▶ _WORK ITEM_: Wherever a line in the material contains the word "tile", copy that line.

▶ _DATA PROVIDED_:
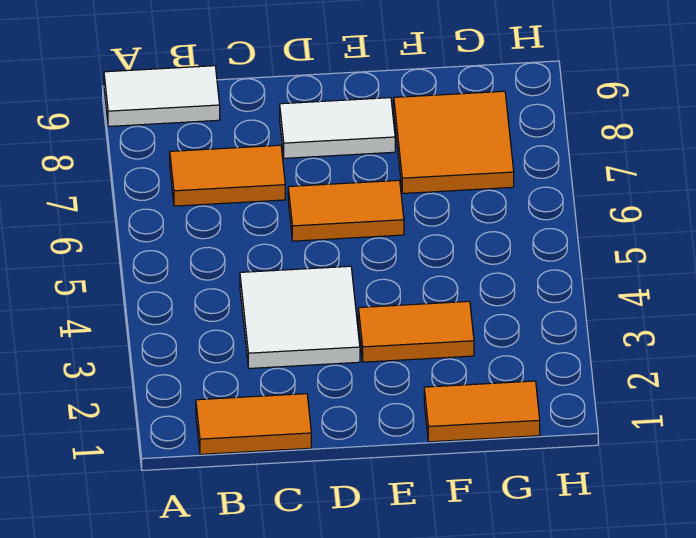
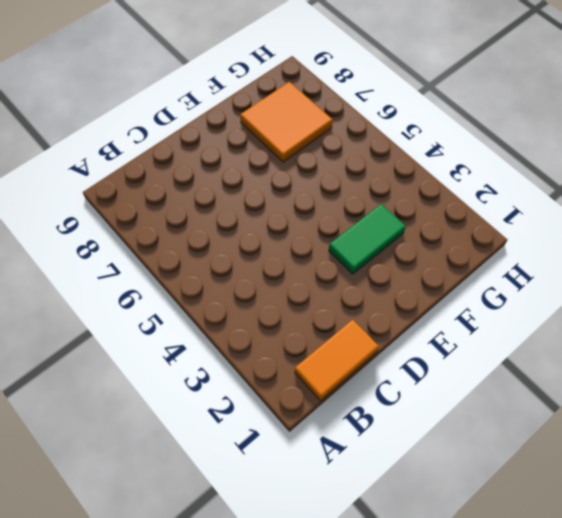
green tile E3:F3 level 1 -> orange tile E3:F3 level 1
none -> white tile A9:B9 level 1
none -> orange tile B7:C7 level 1

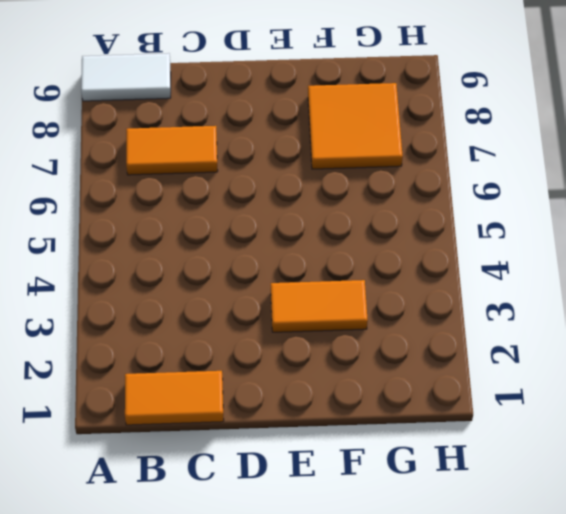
none -> white tile C3:D4 level 1
none -> orange tile D6:E6 level 1

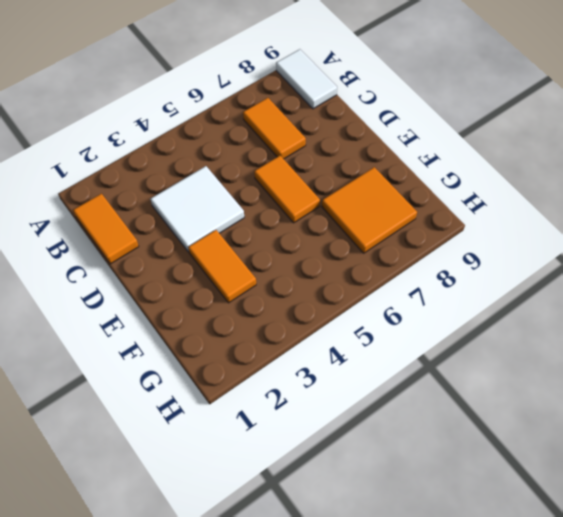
none -> white tile D8:E8 level 1
none -> orange tile F1:G1 level 1

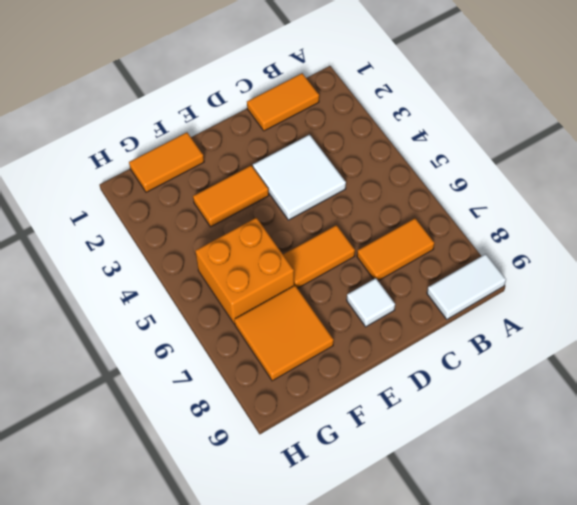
white tile D8 level 1 -> white tile D8:E8 level 1
orange brick F5:G6 level 1 -> none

▶ _SOLUTION BELOW_:
green tile E3:F3 level 1 -> orange tile E3:F3 level 1
none -> white tile A9:B9 level 1
none -> orange tile B7:C7 level 1
none -> white tile C3:D4 level 1
none -> orange tile D6:E6 level 1
none -> white tile D8:E8 level 1
none -> orange tile F1:G1 level 1
white tile D8 level 1 -> white tile D8:E8 level 1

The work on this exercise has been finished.